◆ DIRECTIONS FOR THIS TASK: Locate the line with "(311, 437) = (246, 253): pink" in the material. Copy that line and each one after it, through the last, exactly and with nothing else.

[Opening DATA EXCERPT section]

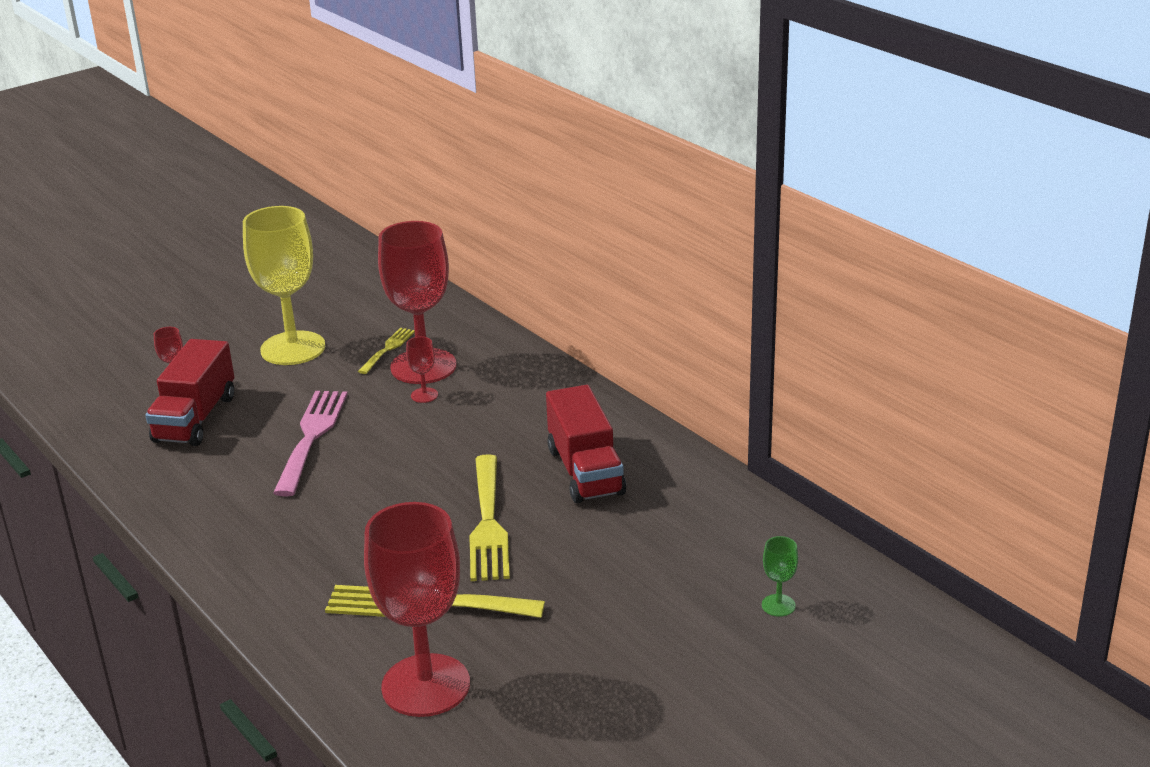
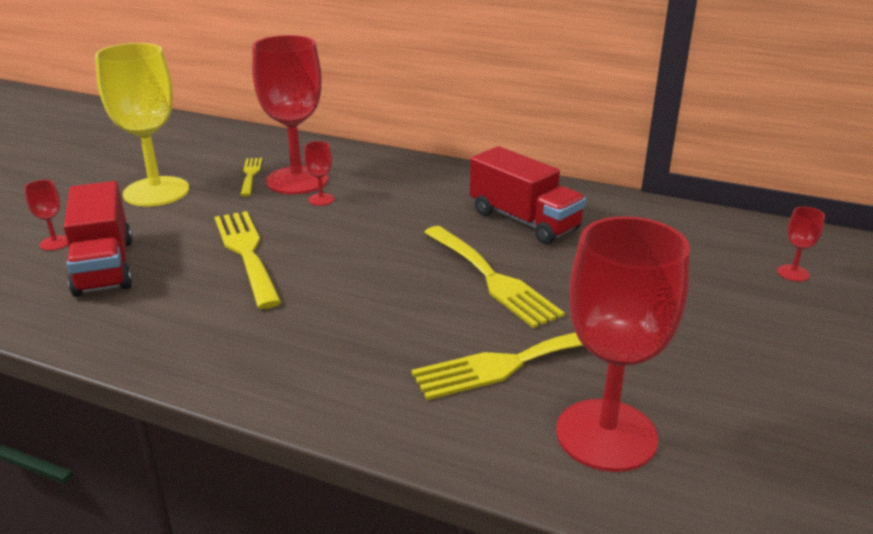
camera: 30 degrees left, 0 degrees up
(311, 437) = (246, 253): pink fork -> yellow fork
(778, 605) = (793, 273): green goblet -> red goblet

[Closing DATA EXCERPT section]

◆ SOLUTION TO THIS PROBLEM:
(311, 437) = (246, 253): pink fork -> yellow fork
(778, 605) = (793, 273): green goblet -> red goblet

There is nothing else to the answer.